::: Collected material

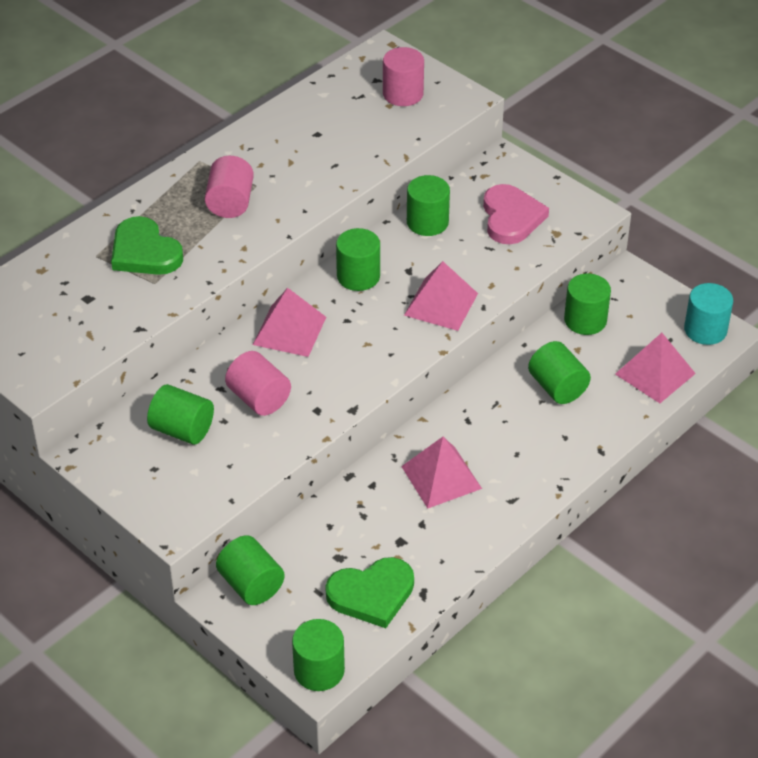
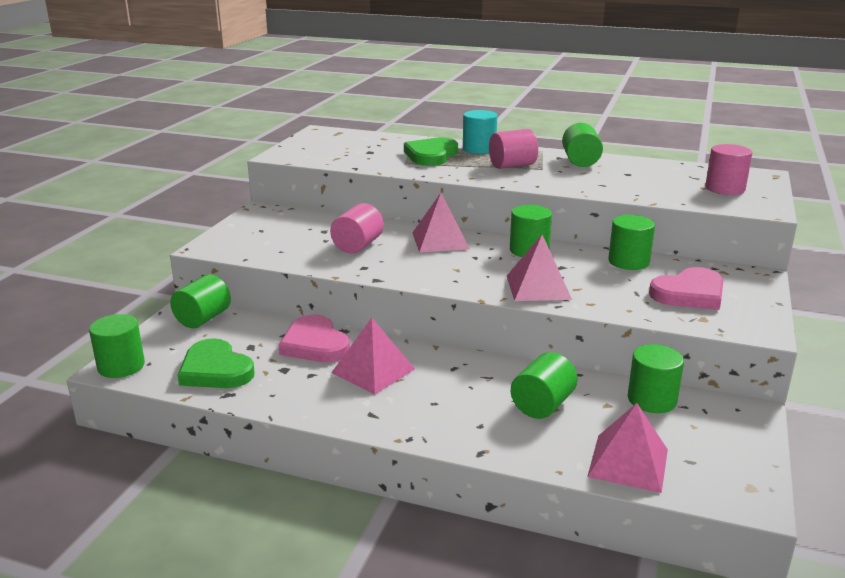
camera: 65 degrees right, 20 degrees down
(182, 430) = (305, 230): green cylinder -> green cylinder (580, 161)
(365, 506) = (315, 344): none -> pink heart
(705, 330) = (738, 484): turquoise cylinder -> turquoise cylinder (479, 149)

::::::

Take the listing above and retype it exactly. Its pictures are to be omitted.

Response area.
camera: 65 degrees right, 20 degrees down
(182, 430) = (305, 230): green cylinder -> green cylinder (580, 161)
(365, 506) = (315, 344): none -> pink heart
(705, 330) = (738, 484): turquoise cylinder -> turquoise cylinder (479, 149)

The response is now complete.